* **What you need to do**:
This task is to restate all of the entries exactly.
[Opening Data listing section]
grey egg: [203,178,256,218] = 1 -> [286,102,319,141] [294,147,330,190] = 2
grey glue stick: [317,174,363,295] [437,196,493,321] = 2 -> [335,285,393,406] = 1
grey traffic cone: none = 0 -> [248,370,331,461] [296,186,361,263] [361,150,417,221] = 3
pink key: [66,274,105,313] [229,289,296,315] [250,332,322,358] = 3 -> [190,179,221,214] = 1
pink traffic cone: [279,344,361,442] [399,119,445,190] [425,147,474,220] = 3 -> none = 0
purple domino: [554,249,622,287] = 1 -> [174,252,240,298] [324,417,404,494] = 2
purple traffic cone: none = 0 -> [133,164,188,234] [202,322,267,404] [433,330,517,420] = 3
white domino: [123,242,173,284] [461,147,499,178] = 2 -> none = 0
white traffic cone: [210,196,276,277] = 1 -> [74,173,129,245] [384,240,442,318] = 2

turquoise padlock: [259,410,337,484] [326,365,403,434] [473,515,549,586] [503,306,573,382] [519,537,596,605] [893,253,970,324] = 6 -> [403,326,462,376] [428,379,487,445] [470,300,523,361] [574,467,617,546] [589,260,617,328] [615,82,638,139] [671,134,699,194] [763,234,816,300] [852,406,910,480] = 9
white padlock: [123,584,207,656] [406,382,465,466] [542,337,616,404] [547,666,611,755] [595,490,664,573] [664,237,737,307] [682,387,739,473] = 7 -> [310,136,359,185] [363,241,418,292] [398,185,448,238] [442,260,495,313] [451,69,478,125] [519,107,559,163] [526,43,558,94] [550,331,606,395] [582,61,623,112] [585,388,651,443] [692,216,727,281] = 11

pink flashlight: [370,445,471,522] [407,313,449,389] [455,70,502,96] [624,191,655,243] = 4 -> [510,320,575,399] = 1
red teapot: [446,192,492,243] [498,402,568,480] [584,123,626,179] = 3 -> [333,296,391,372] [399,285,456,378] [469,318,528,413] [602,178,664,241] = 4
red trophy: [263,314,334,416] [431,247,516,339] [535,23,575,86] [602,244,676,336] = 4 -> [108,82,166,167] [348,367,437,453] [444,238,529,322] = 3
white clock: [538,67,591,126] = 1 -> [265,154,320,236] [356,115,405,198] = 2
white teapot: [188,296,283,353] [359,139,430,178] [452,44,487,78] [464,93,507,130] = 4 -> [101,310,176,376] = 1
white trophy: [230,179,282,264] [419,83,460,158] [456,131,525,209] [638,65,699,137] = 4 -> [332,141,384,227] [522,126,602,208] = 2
[Closing Data listing section]
* **Answer to this exercise**:
grey egg: [203,178,256,218] = 1 -> [286,102,319,141] [294,147,330,190] = 2
grey glue stick: [317,174,363,295] [437,196,493,321] = 2 -> [335,285,393,406] = 1
grey traffic cone: none = 0 -> [248,370,331,461] [296,186,361,263] [361,150,417,221] = 3
pink key: [66,274,105,313] [229,289,296,315] [250,332,322,358] = 3 -> [190,179,221,214] = 1
pink traffic cone: [279,344,361,442] [399,119,445,190] [425,147,474,220] = 3 -> none = 0
purple domino: [554,249,622,287] = 1 -> [174,252,240,298] [324,417,404,494] = 2
purple traffic cone: none = 0 -> [133,164,188,234] [202,322,267,404] [433,330,517,420] = 3
white domino: [123,242,173,284] [461,147,499,178] = 2 -> none = 0
white traffic cone: [210,196,276,277] = 1 -> [74,173,129,245] [384,240,442,318] = 2

turquoise padlock: [259,410,337,484] [326,365,403,434] [473,515,549,586] [503,306,573,382] [519,537,596,605] [893,253,970,324] = 6 -> [403,326,462,376] [428,379,487,445] [470,300,523,361] [574,467,617,546] [589,260,617,328] [615,82,638,139] [671,134,699,194] [763,234,816,300] [852,406,910,480] = 9
white padlock: [123,584,207,656] [406,382,465,466] [542,337,616,404] [547,666,611,755] [595,490,664,573] [664,237,737,307] [682,387,739,473] = 7 -> [310,136,359,185] [363,241,418,292] [398,185,448,238] [442,260,495,313] [451,69,478,125] [519,107,559,163] [526,43,558,94] [550,331,606,395] [582,61,623,112] [585,388,651,443] [692,216,727,281] = 11

pink flashlight: [370,445,471,522] [407,313,449,389] [455,70,502,96] [624,191,655,243] = 4 -> [510,320,575,399] = 1
red teapot: [446,192,492,243] [498,402,568,480] [584,123,626,179] = 3 -> [333,296,391,372] [399,285,456,378] [469,318,528,413] [602,178,664,241] = 4
red trophy: [263,314,334,416] [431,247,516,339] [535,23,575,86] [602,244,676,336] = 4 -> [108,82,166,167] [348,367,437,453] [444,238,529,322] = 3
white clock: [538,67,591,126] = 1 -> [265,154,320,236] [356,115,405,198] = 2
white teapot: [188,296,283,353] [359,139,430,178] [452,44,487,78] [464,93,507,130] = 4 -> [101,310,176,376] = 1
white trophy: [230,179,282,264] [419,83,460,158] [456,131,525,209] [638,65,699,137] = 4 -> [332,141,384,227] [522,126,602,208] = 2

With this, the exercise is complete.